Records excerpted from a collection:
☆ ☆ ☆ ☆ ☆

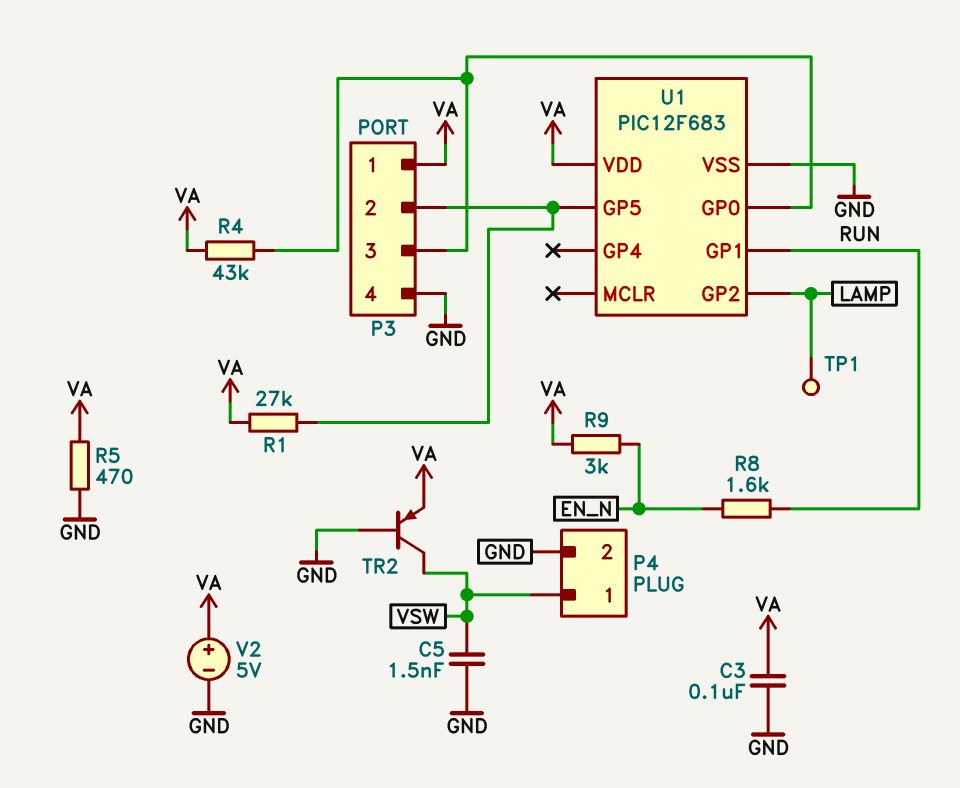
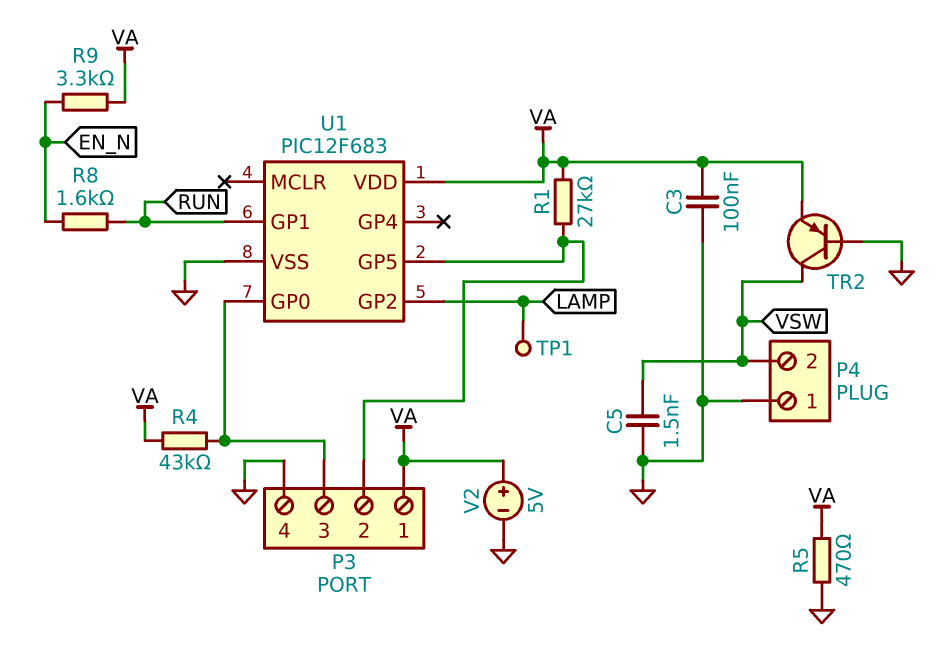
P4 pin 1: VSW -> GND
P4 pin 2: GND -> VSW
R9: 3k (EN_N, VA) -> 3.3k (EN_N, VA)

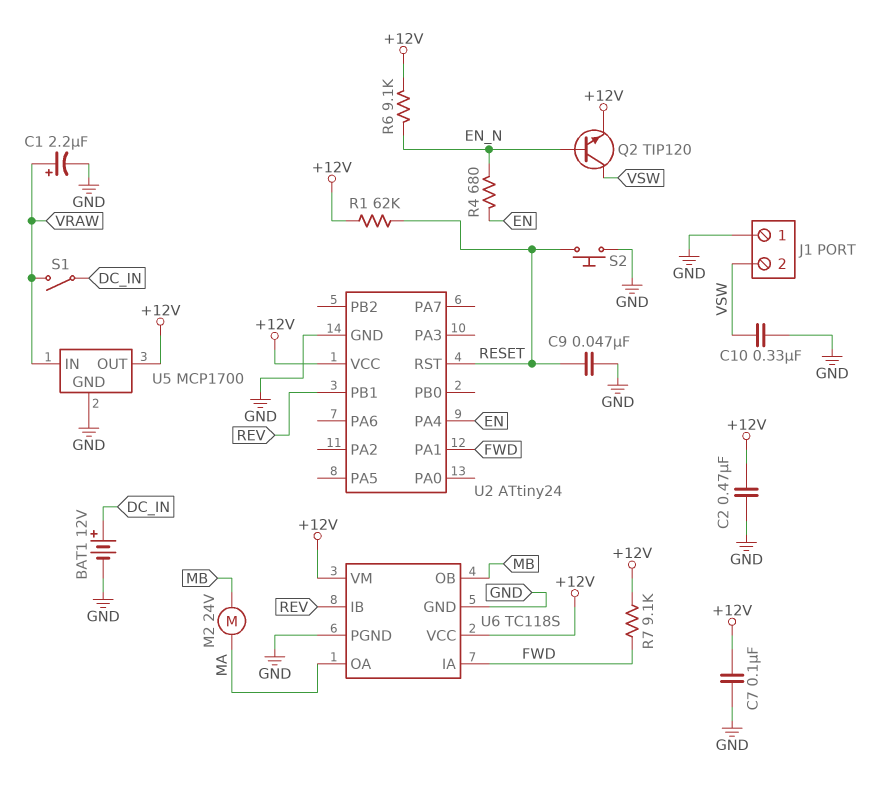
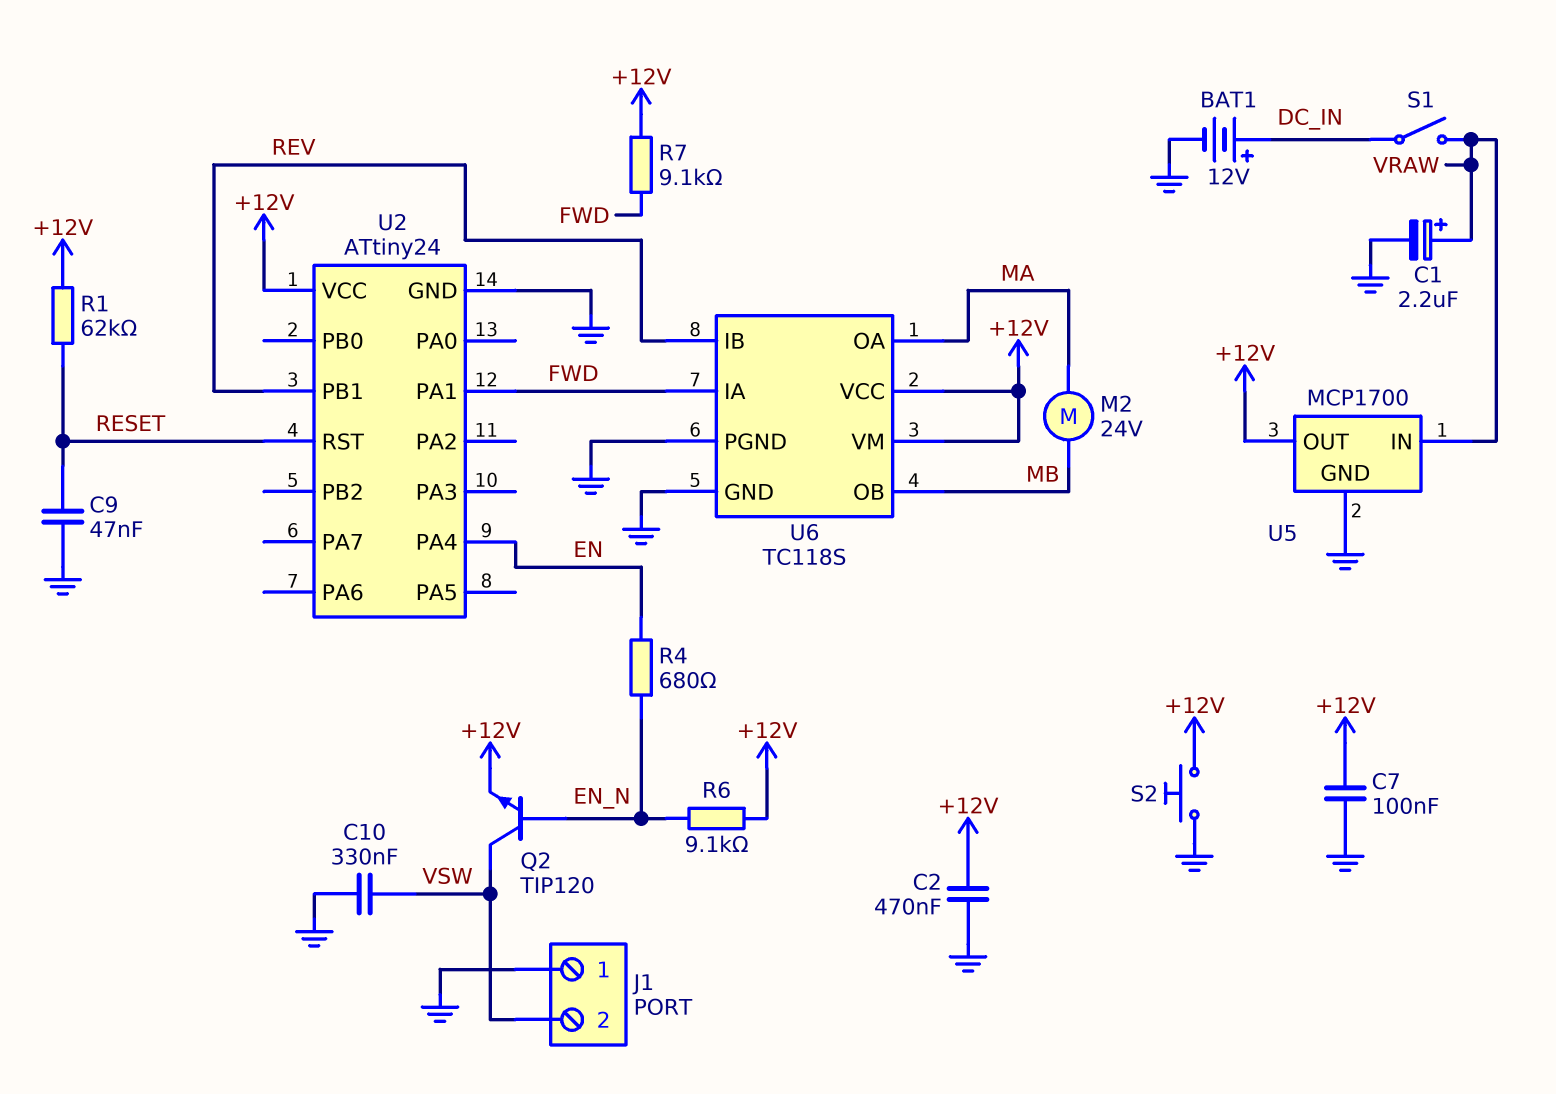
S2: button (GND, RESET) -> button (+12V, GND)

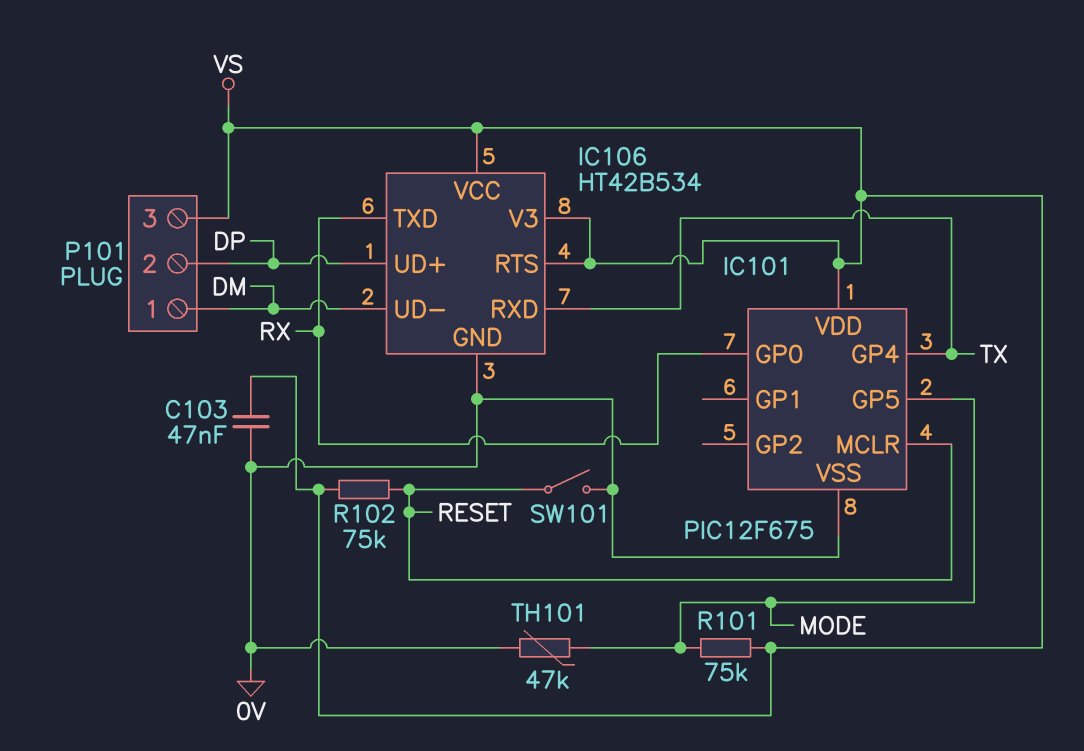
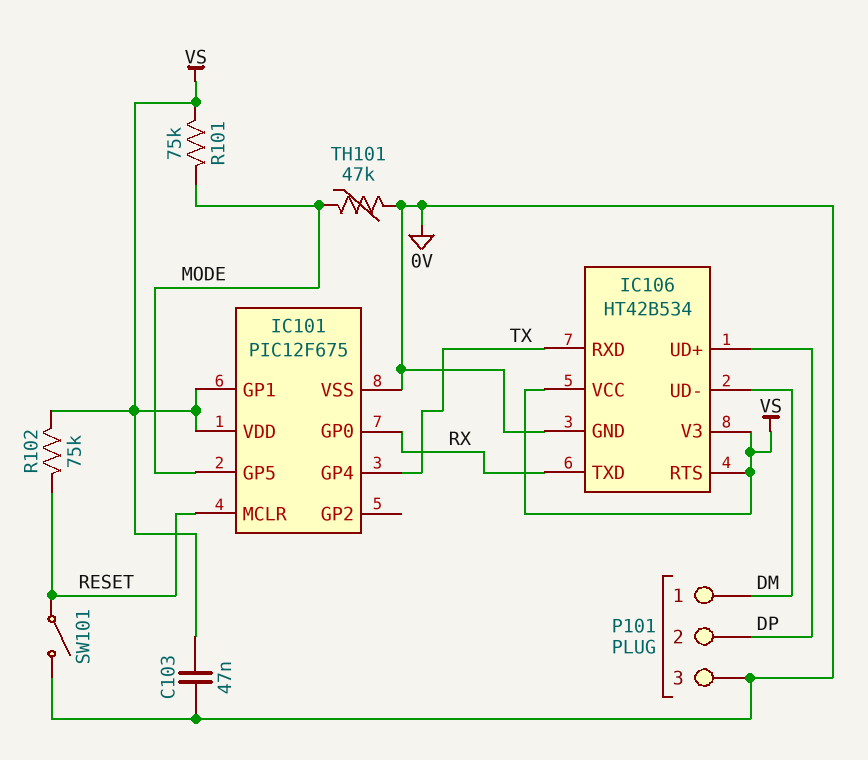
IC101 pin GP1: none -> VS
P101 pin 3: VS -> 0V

☆ ☆ ☆ ☆ ☆

How to complete this task: From the line holding "S2: button (GND, RESET) -> button (+12V, GND)" to the final line of the data above, give each line again exactly, both ends included, and drop the pictures.

Task answer:
S2: button (GND, RESET) -> button (+12V, GND)

IC101 pin GP1: none -> VS
P101 pin 3: VS -> 0V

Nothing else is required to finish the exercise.